* [EXERCISE DATA]:
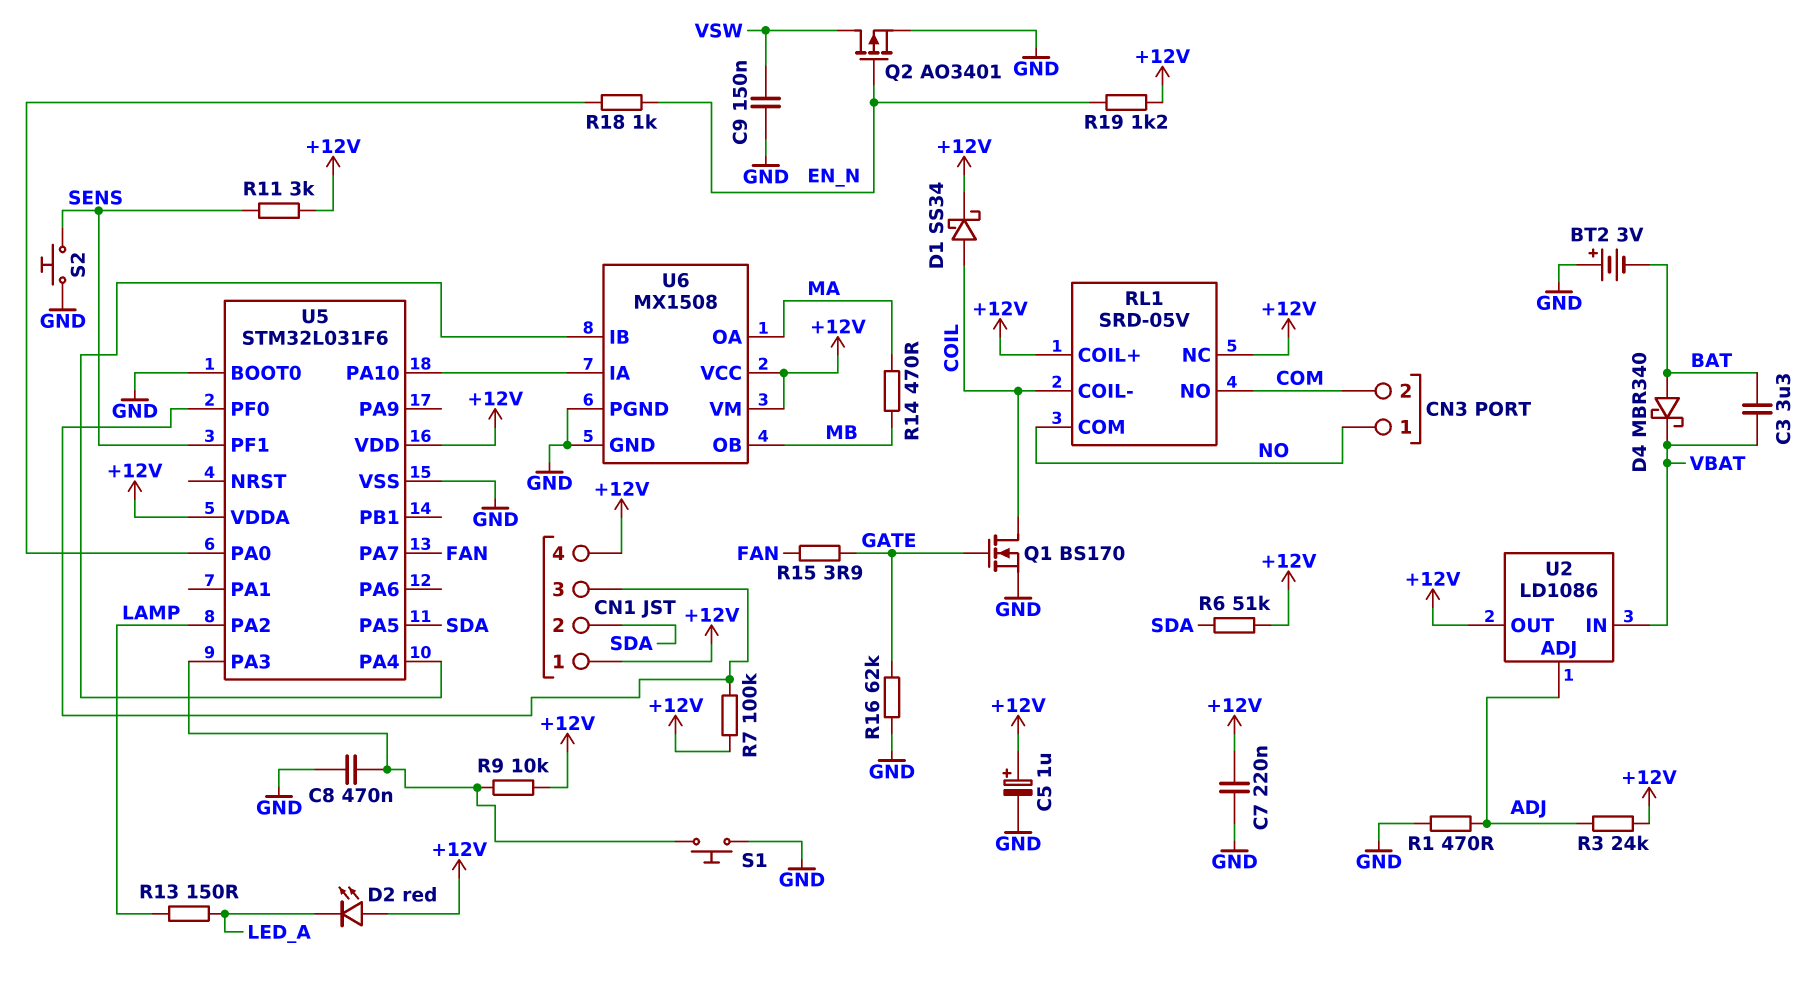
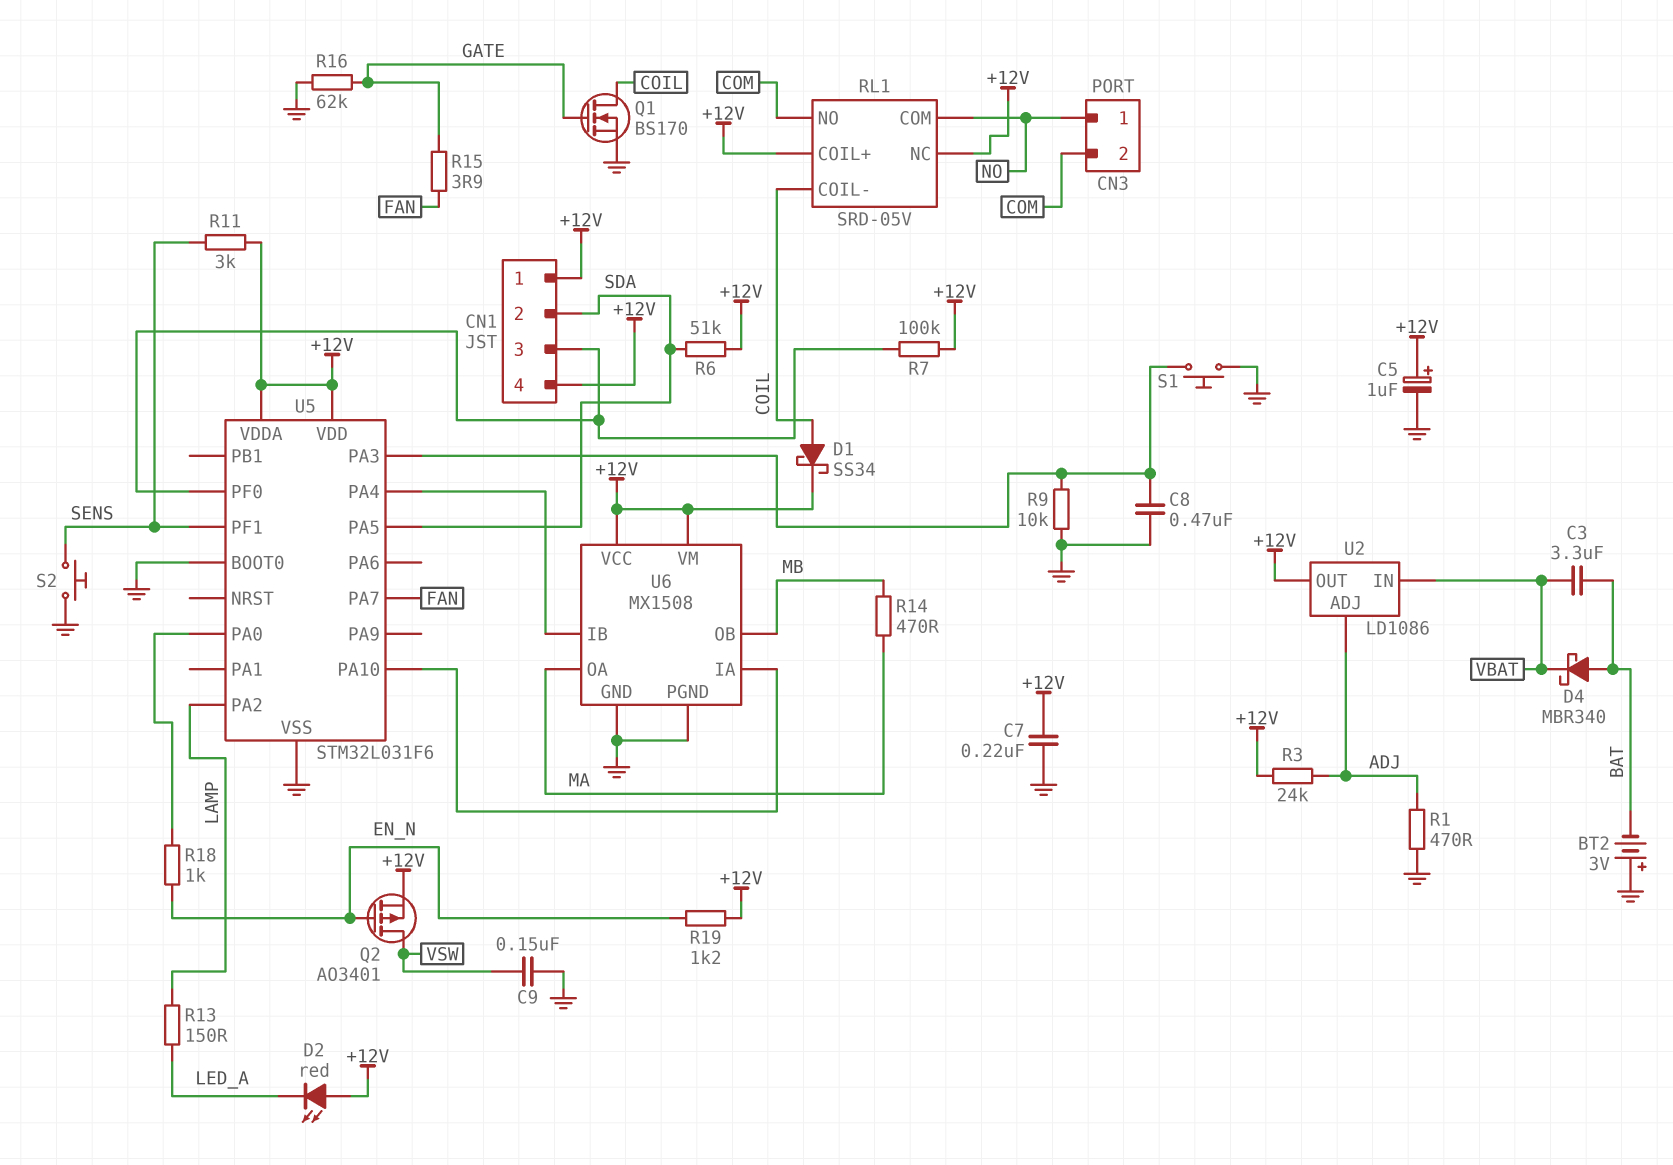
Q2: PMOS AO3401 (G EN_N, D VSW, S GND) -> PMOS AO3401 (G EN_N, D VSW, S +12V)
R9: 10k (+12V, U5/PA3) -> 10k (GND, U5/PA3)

* * *

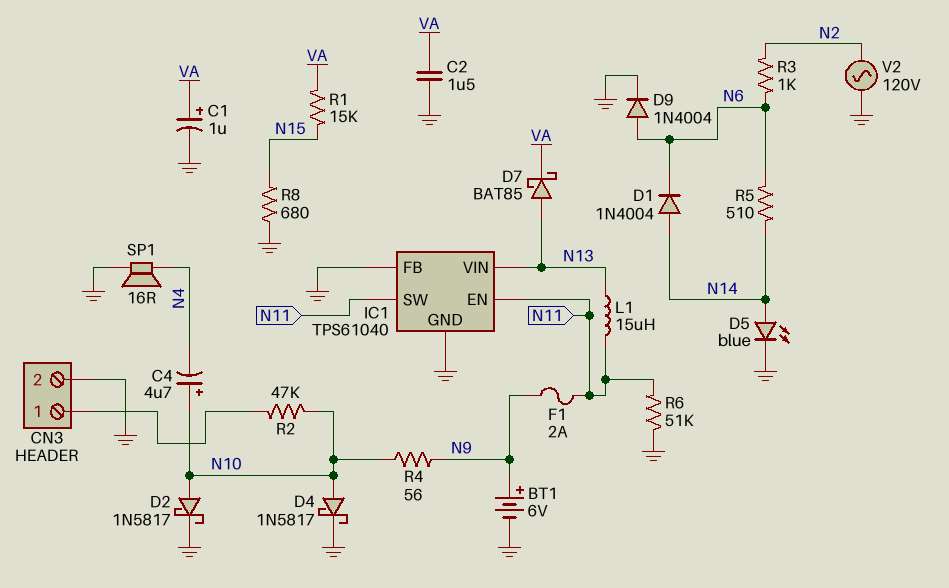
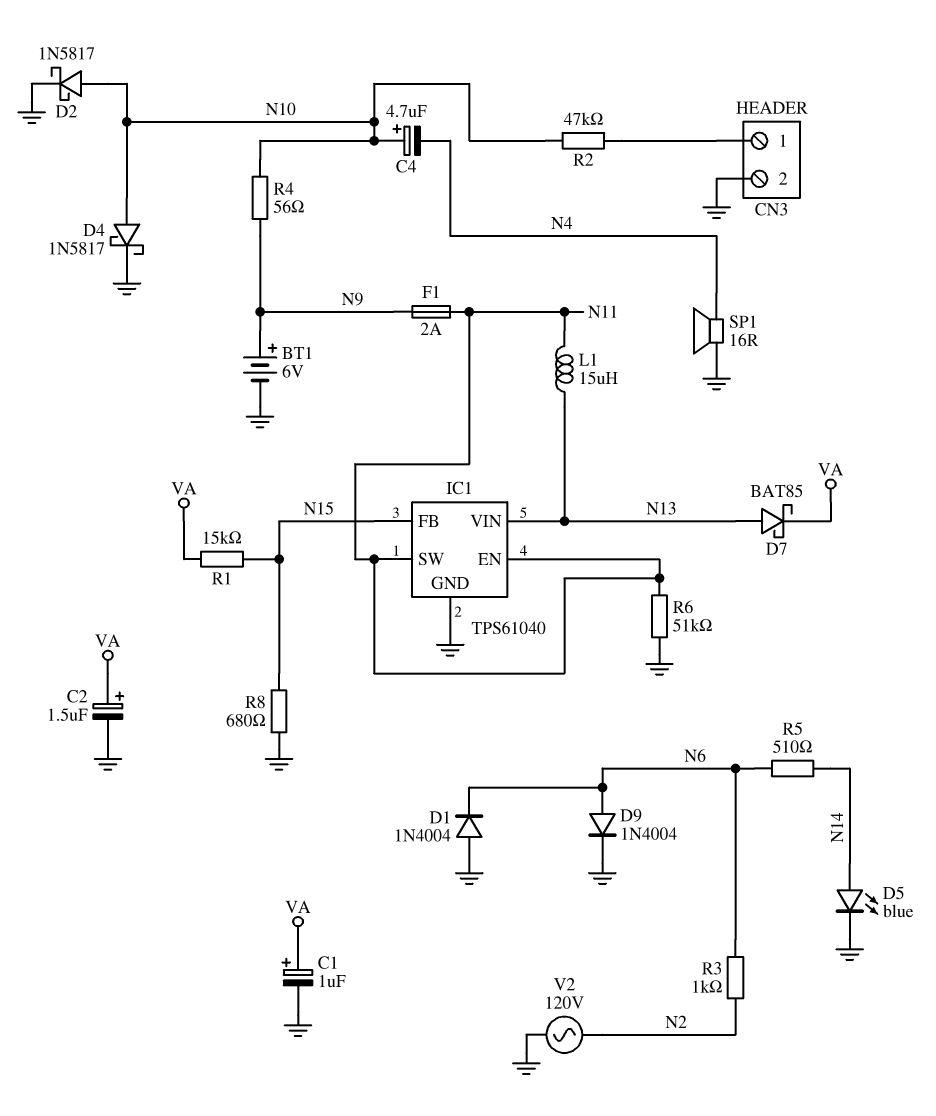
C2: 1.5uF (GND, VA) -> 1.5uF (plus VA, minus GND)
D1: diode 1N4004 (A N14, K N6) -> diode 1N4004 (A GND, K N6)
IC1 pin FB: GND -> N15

* [WHAT IS BEING ASKED]: Scan the listing above for the line that has "Q2: PMOS AO3401", then copy exactly from that line through the line that has "R9: 10k (+12V, U5/PA3) -> 10k (GND, U5/PA3)".

* [ANSWER SECTION]:
Q2: PMOS AO3401 (G EN_N, D VSW, S GND) -> PMOS AO3401 (G EN_N, D VSW, S +12V)
R9: 10k (+12V, U5/PA3) -> 10k (GND, U5/PA3)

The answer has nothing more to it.